▸ Records provided:
┌────────
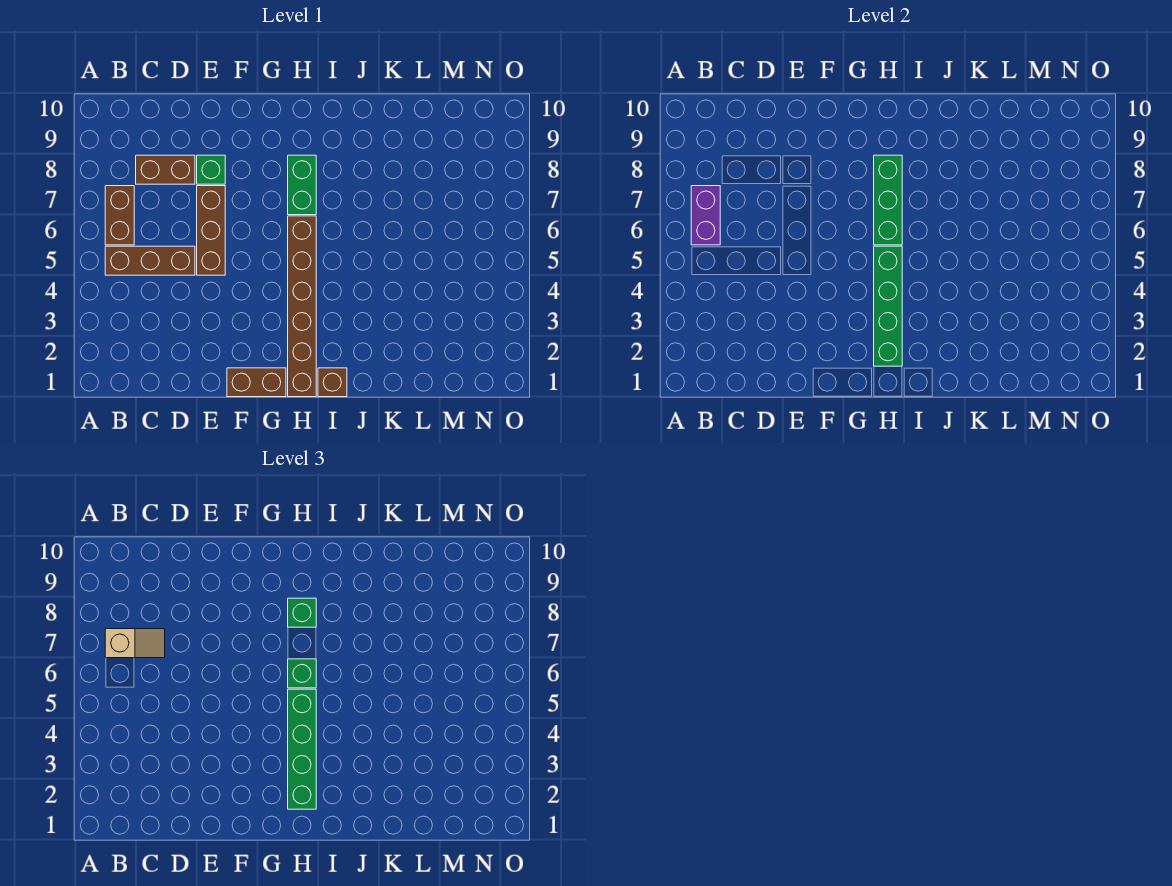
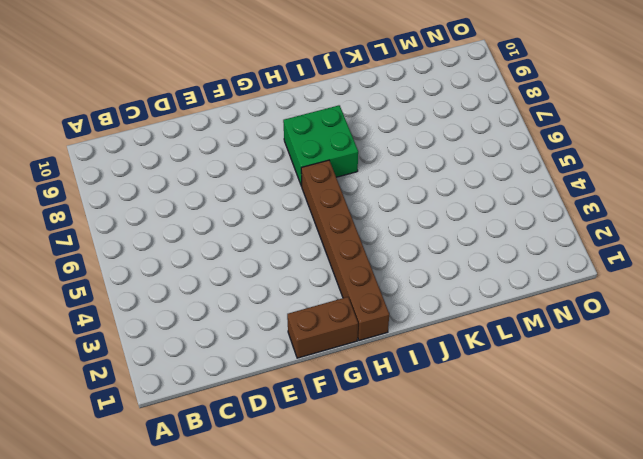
green brick H7:I8 level 1 -> green brick H7:H8 level 1
none -> brown brick B5:D5 level 1
none -> brown brick B6:B7 level 1
none -> brown brick C8:D8 level 1

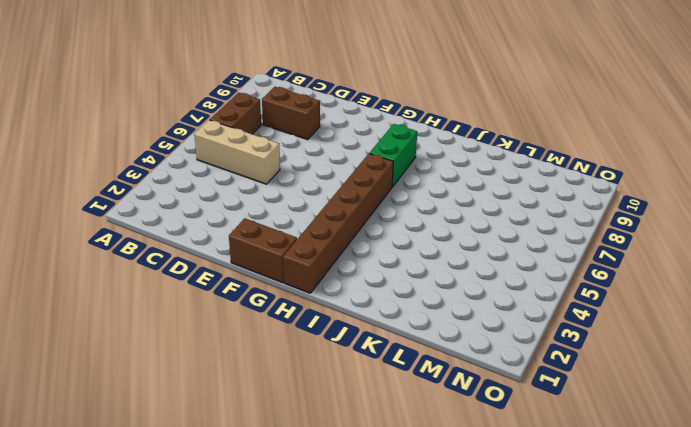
tan brick B5:D5 level 1 -> brown brick B5:D5 level 1
none -> brown brick E5:E7 level 1
none -> green brick E8 level 1
none -> brown brick I1 level 1

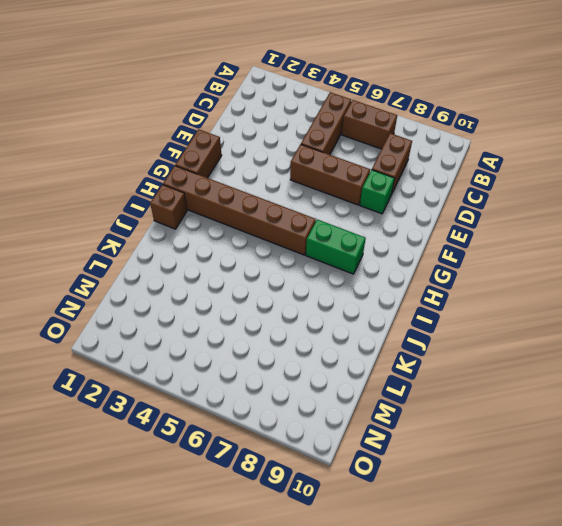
none -> purple brick B6:B7 level 2
none -> green brick H2:H5 level 2
none -> green brick H6:H8 level 2

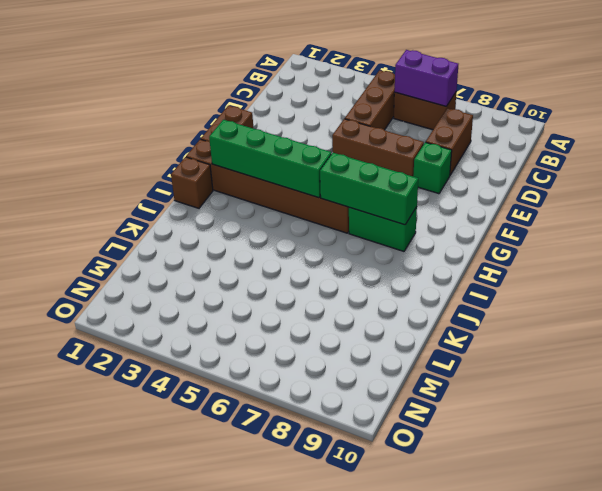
none -> tan slope B7:C7 level 3 top B
none -> green brick H2:H5 level 3
none -> green brick H6 level 3

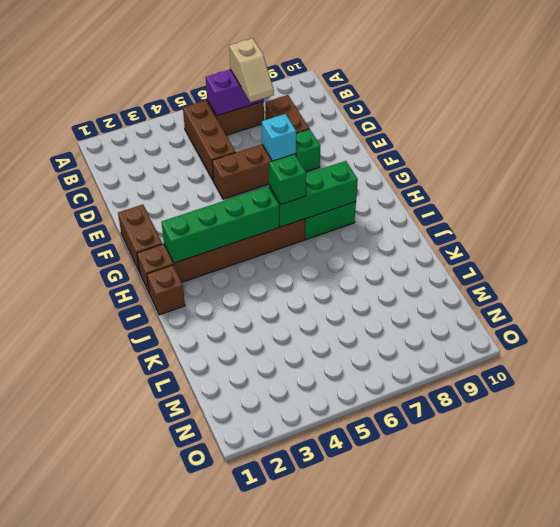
cyan brick E7 level 2 -> none
none -> green brick H2:H5 level 3
none -> green brick H8 level 3

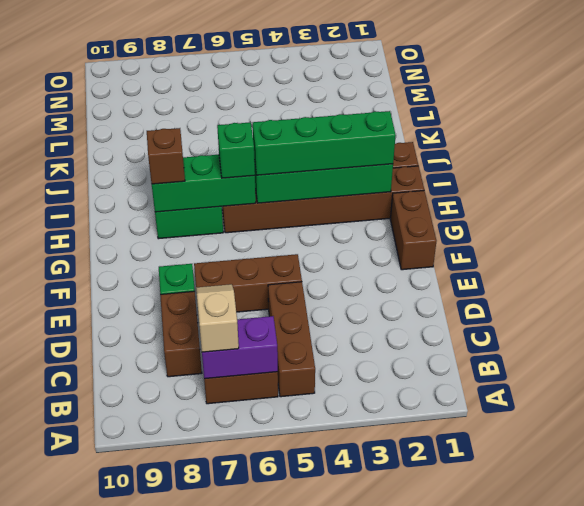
brown brick H8 level 3 -> green brick H8 level 3

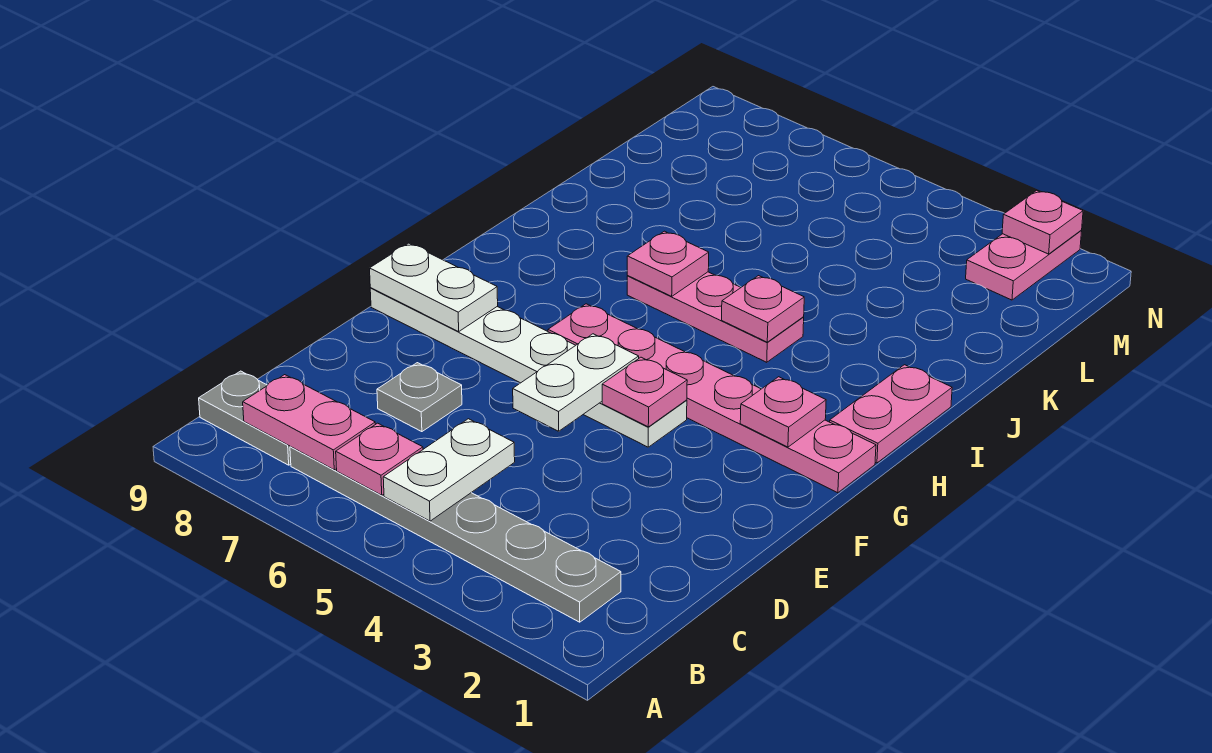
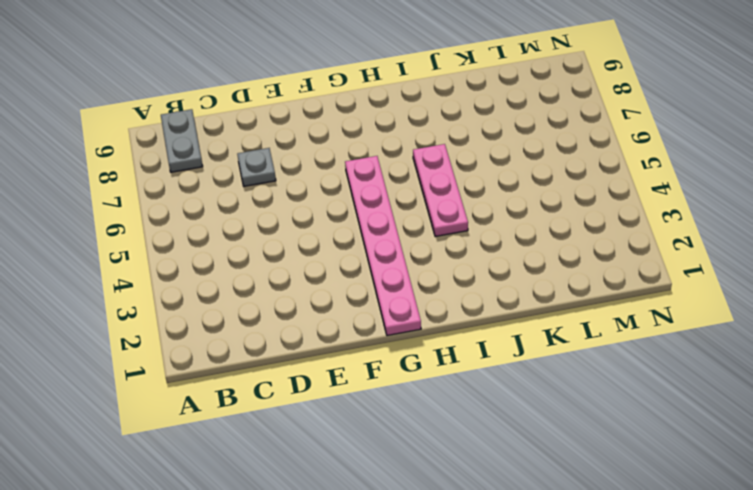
none -> grey plate B2:B7 level 1
none -> white plate F4:F9 level 1
none -> pink plate H1:I1 level 1

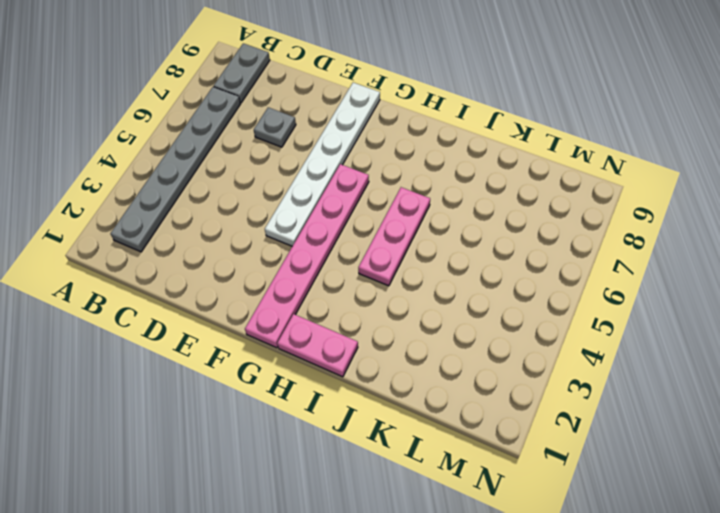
none -> pink plate M2:N2 level 1
none -> white plate B5:C5 level 2
none -> pink plate B6 level 2

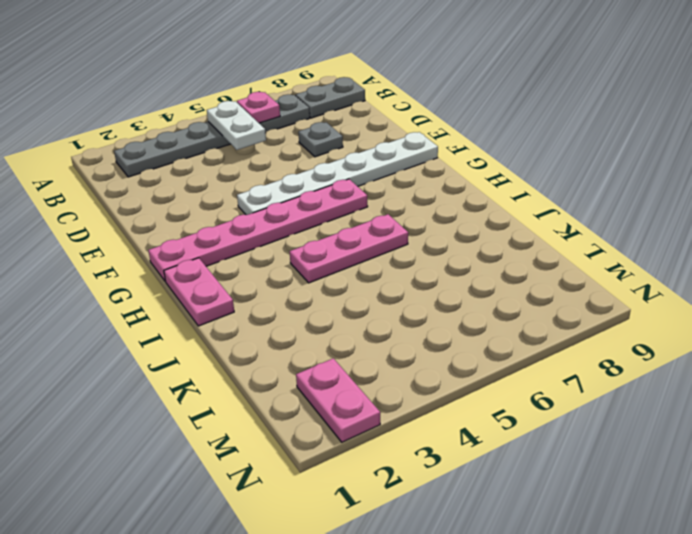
none -> pink plate B7:B8 level 2
none -> white plate E5:F5 level 2
none -> pink plate F4 level 2

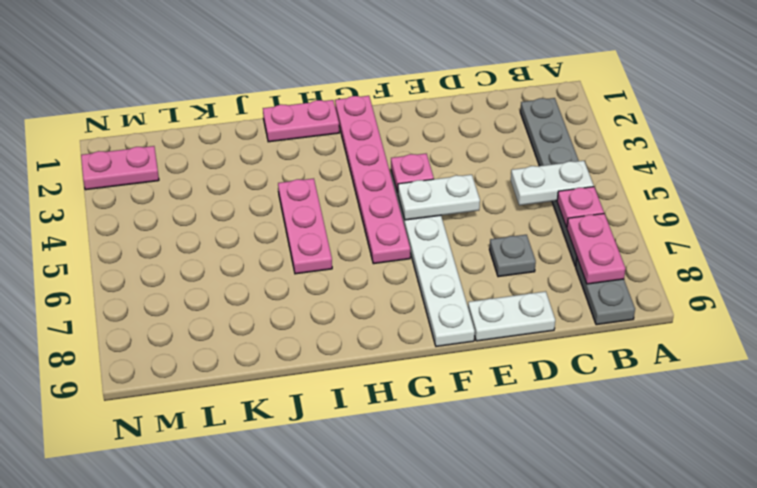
white plate D9:E9 level 1 -> white plate F8:F9 level 2
none -> pink plate G2 level 2
none -> pink plate I4 level 2
none -> pink plate I6 level 2

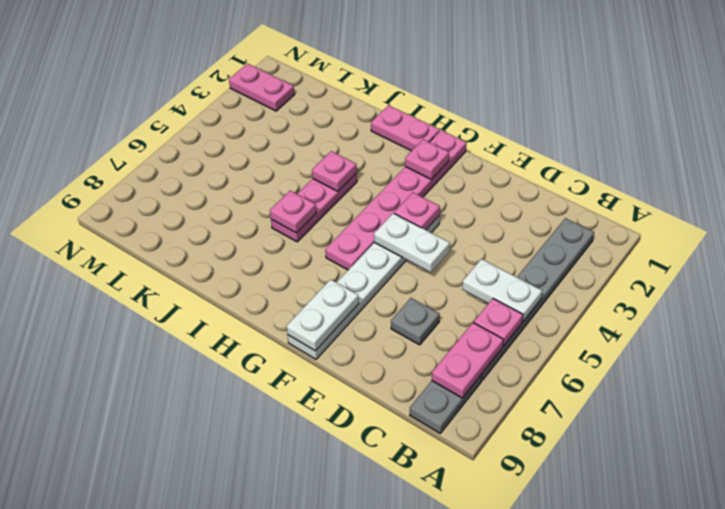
none -> pink plate N2 level 2

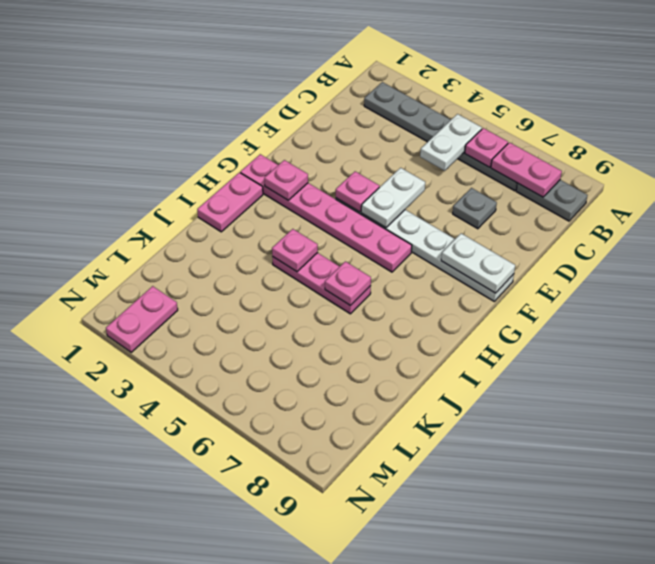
none -> pink plate N2 level 2

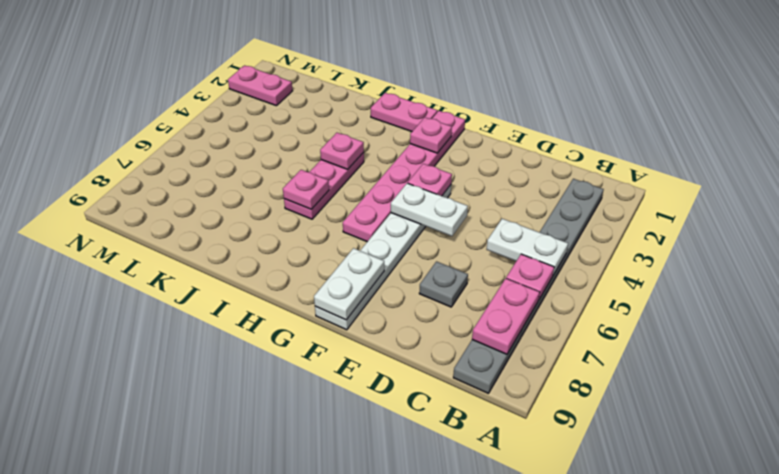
none -> pink plate N2 level 2

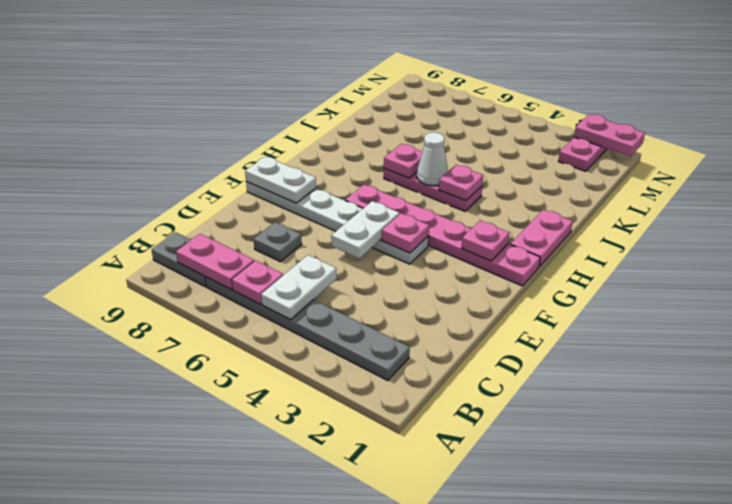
white cone I5 level 2 -> none
pink plate N1:N2 level 2 -> pink plate N2 level 2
└────────
▸ Instructions for the task: Copy every line of the data where "brown" is found.

▸ Solution below:
none -> brown brick B5:D5 level 1
none -> brown brick B6:B7 level 1
none -> brown brick C8:D8 level 1
tan brick B5:D5 level 1 -> brown brick B5:D5 level 1
none -> brown brick E5:E7 level 1
none -> brown brick I1 level 1
brown brick H8 level 3 -> green brick H8 level 3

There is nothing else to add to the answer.